• _WHAT IS NEEDED_
An exact copy of every record is required.

• _Coordinate-based object records_
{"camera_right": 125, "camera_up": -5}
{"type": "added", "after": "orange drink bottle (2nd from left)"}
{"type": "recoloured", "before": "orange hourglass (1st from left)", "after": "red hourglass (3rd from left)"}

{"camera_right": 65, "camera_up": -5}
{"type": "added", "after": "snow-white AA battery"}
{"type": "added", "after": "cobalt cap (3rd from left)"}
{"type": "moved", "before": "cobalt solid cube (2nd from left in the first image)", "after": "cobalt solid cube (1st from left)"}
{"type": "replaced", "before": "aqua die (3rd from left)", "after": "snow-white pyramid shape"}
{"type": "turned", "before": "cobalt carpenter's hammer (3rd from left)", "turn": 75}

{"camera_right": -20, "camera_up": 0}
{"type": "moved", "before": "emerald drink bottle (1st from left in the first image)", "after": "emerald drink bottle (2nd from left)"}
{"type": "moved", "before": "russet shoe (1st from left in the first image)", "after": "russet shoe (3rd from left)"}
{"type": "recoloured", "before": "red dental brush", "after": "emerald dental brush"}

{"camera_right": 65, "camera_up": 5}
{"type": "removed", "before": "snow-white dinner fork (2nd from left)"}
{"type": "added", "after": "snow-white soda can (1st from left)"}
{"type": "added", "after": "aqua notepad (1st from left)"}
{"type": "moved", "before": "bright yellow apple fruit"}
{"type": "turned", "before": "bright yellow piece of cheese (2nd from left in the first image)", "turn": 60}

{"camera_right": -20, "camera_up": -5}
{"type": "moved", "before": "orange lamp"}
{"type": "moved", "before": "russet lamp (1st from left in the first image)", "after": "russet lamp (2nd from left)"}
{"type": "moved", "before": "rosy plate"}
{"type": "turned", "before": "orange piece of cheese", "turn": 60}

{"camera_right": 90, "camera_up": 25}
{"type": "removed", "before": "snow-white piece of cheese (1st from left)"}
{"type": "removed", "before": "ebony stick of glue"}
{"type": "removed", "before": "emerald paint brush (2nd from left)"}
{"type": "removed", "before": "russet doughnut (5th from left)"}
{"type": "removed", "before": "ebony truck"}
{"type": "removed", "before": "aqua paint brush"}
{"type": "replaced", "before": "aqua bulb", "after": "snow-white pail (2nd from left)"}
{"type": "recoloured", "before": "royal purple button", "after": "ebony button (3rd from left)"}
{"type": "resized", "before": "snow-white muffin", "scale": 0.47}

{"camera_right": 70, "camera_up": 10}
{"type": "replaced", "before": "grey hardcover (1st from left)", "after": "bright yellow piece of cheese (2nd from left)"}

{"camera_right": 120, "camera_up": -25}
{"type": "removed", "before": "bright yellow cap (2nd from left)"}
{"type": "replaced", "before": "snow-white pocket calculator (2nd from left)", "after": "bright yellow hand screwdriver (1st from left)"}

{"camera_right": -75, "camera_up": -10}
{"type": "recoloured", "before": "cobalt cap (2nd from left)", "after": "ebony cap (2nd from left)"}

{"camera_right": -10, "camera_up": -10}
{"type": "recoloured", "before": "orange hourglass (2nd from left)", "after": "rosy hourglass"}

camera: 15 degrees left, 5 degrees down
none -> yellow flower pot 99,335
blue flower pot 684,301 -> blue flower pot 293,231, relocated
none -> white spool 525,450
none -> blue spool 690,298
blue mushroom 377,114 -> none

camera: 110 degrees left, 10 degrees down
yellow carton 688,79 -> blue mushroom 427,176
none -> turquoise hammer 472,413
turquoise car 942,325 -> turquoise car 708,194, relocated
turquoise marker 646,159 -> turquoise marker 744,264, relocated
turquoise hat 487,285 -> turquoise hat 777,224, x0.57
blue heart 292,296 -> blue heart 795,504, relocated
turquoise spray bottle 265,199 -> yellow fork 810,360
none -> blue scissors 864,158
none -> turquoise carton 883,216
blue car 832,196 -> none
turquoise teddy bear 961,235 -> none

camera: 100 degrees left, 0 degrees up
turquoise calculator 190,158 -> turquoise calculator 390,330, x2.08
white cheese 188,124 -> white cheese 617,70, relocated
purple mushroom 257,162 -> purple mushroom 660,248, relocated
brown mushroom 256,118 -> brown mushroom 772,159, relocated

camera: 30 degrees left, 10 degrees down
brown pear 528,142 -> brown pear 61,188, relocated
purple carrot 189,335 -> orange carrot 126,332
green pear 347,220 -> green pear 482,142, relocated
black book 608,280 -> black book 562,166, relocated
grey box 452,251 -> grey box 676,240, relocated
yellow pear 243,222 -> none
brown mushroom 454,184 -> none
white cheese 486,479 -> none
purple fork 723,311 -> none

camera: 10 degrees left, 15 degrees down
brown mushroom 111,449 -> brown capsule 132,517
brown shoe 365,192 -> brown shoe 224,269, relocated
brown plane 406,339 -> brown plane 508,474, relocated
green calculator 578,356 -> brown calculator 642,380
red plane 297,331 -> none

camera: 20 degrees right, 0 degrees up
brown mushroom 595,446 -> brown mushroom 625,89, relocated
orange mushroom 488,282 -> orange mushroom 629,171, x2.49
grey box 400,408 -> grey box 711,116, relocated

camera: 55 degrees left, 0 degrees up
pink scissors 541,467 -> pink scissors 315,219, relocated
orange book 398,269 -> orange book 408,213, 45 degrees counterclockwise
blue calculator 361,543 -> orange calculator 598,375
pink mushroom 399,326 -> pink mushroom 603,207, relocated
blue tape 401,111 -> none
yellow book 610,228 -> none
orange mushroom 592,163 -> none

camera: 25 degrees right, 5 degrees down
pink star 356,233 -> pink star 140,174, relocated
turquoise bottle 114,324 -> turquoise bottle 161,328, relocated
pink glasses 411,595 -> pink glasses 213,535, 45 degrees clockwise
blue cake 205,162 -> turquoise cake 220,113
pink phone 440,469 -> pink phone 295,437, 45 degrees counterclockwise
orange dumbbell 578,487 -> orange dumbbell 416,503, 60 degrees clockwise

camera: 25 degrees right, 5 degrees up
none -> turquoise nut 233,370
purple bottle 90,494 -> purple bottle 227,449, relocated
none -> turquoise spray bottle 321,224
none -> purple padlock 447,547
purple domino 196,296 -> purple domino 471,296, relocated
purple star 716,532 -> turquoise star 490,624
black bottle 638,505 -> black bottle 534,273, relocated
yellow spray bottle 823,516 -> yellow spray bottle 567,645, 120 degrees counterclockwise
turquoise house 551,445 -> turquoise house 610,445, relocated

• _FINISHED TASK_
{"camera_right": 125, "camera_up": -5}
{"type": "added", "after": "orange drink bottle (2nd from left)"}
{"type": "recoloured", "before": "orange hourglass (1st from left)", "after": "red hourglass (3rd from left)"}

{"camera_right": 65, "camera_up": -5}
{"type": "added", "after": "snow-white AA battery"}
{"type": "added", "after": "cobalt cap (3rd from left)"}
{"type": "moved", "before": "cobalt solid cube (2nd from left in the first image)", "after": "cobalt solid cube (1st from left)"}
{"type": "replaced", "before": "aqua die (3rd from left)", "after": "snow-white pyramid shape"}
{"type": "turned", "before": "cobalt carpenter's hammer (3rd from left)", "turn": 75}

{"camera_right": -20, "camera_up": 0}
{"type": "moved", "before": "emerald drink bottle (1st from left in the first image)", "after": "emerald drink bottle (2nd from left)"}
{"type": "moved", "before": "russet shoe (1st from left in the first image)", "after": "russet shoe (3rd from left)"}
{"type": "recoloured", "before": "red dental brush", "after": "emerald dental brush"}

{"camera_right": 65, "camera_up": 5}
{"type": "removed", "before": "snow-white dinner fork (2nd from left)"}
{"type": "added", "after": "snow-white soda can (1st from left)"}
{"type": "added", "after": "aqua notepad (1st from left)"}
{"type": "moved", "before": "bright yellow apple fruit"}
{"type": "turned", "before": "bright yellow piece of cheese (2nd from left in the first image)", "turn": 60}

{"camera_right": -20, "camera_up": -5}
{"type": "moved", "before": "orange lamp"}
{"type": "moved", "before": "russet lamp (1st from left in the first image)", "after": "russet lamp (2nd from left)"}
{"type": "moved", "before": "rosy plate"}
{"type": "turned", "before": "orange piece of cheese", "turn": 60}

{"camera_right": 90, "camera_up": 25}
{"type": "removed", "before": "snow-white piece of cheese (1st from left)"}
{"type": "removed", "before": "ebony stick of glue"}
{"type": "removed", "before": "emerald paint brush (2nd from left)"}
{"type": "removed", "before": "russet doughnut (5th from left)"}
{"type": "removed", "before": "ebony truck"}
{"type": "removed", "before": "aqua paint brush"}
{"type": "replaced", "before": "aqua bulb", "after": "snow-white pail (2nd from left)"}
{"type": "recoloured", "before": "royal purple button", "after": "ebony button (3rd from left)"}
{"type": "resized", "before": "snow-white muffin", "scale": 0.47}

{"camera_right": 70, "camera_up": 10}
{"type": "replaced", "before": "grey hardcover (1st from left)", "after": "bright yellow piece of cheese (2nd from left)"}

{"camera_right": 120, "camera_up": -25}
{"type": "removed", "before": "bright yellow cap (2nd from left)"}
{"type": "replaced", "before": "snow-white pocket calculator (2nd from left)", "after": "bright yellow hand screwdriver (1st from left)"}

{"camera_right": -75, "camera_up": -10}
{"type": "recoloured", "before": "cobalt cap (2nd from left)", "after": "ebony cap (2nd from left)"}

{"camera_right": -10, "camera_up": -10}
{"type": "recoloured", "before": "orange hourglass (2nd from left)", "after": "rosy hourglass"}

camera: 15 degrees left, 5 degrees down
none -> yellow flower pot 99,335
blue flower pot 684,301 -> blue flower pot 293,231, relocated
none -> white spool 525,450
none -> blue spool 690,298
blue mushroom 377,114 -> none

camera: 110 degrees left, 10 degrees down
yellow carton 688,79 -> blue mushroom 427,176
none -> turquoise hammer 472,413
turquoise car 942,325 -> turquoise car 708,194, relocated
turquoise marker 646,159 -> turquoise marker 744,264, relocated
turquoise hat 487,285 -> turquoise hat 777,224, x0.57
blue heart 292,296 -> blue heart 795,504, relocated
turquoise spray bottle 265,199 -> yellow fork 810,360
none -> blue scissors 864,158
none -> turquoise carton 883,216
blue car 832,196 -> none
turquoise teddy bear 961,235 -> none

camera: 100 degrees left, 0 degrees up
turquoise calculator 190,158 -> turquoise calculator 390,330, x2.08
white cheese 188,124 -> white cheese 617,70, relocated
purple mushroom 257,162 -> purple mushroom 660,248, relocated
brown mushroom 256,118 -> brown mushroom 772,159, relocated

camera: 30 degrees left, 10 degrees down
brown pear 528,142 -> brown pear 61,188, relocated
purple carrot 189,335 -> orange carrot 126,332
green pear 347,220 -> green pear 482,142, relocated
black book 608,280 -> black book 562,166, relocated
grey box 452,251 -> grey box 676,240, relocated
yellow pear 243,222 -> none
brown mushroom 454,184 -> none
white cheese 486,479 -> none
purple fork 723,311 -> none

camera: 10 degrees left, 15 degrees down
brown mushroom 111,449 -> brown capsule 132,517
brown shoe 365,192 -> brown shoe 224,269, relocated
brown plane 406,339 -> brown plane 508,474, relocated
green calculator 578,356 -> brown calculator 642,380
red plane 297,331 -> none

camera: 20 degrees right, 0 degrees up
brown mushroom 595,446 -> brown mushroom 625,89, relocated
orange mushroom 488,282 -> orange mushroom 629,171, x2.49
grey box 400,408 -> grey box 711,116, relocated

camera: 55 degrees left, 0 degrees up
pink scissors 541,467 -> pink scissors 315,219, relocated
orange book 398,269 -> orange book 408,213, 45 degrees counterclockwise
blue calculator 361,543 -> orange calculator 598,375
pink mushroom 399,326 -> pink mushroom 603,207, relocated
blue tape 401,111 -> none
yellow book 610,228 -> none
orange mushroom 592,163 -> none

camera: 25 degrees right, 5 degrees down
pink star 356,233 -> pink star 140,174, relocated
turquoise bottle 114,324 -> turquoise bottle 161,328, relocated
pink glasses 411,595 -> pink glasses 213,535, 45 degrees clockwise
blue cake 205,162 -> turquoise cake 220,113
pink phone 440,469 -> pink phone 295,437, 45 degrees counterclockwise
orange dumbbell 578,487 -> orange dumbbell 416,503, 60 degrees clockwise

camera: 25 degrees right, 5 degrees up
none -> turquoise nut 233,370
purple bottle 90,494 -> purple bottle 227,449, relocated
none -> turquoise spray bottle 321,224
none -> purple padlock 447,547
purple domino 196,296 -> purple domino 471,296, relocated
purple star 716,532 -> turquoise star 490,624
black bottle 638,505 -> black bottle 534,273, relocated
yellow spray bottle 823,516 -> yellow spray bottle 567,645, 120 degrees counterclockwise
turquoise house 551,445 -> turquoise house 610,445, relocated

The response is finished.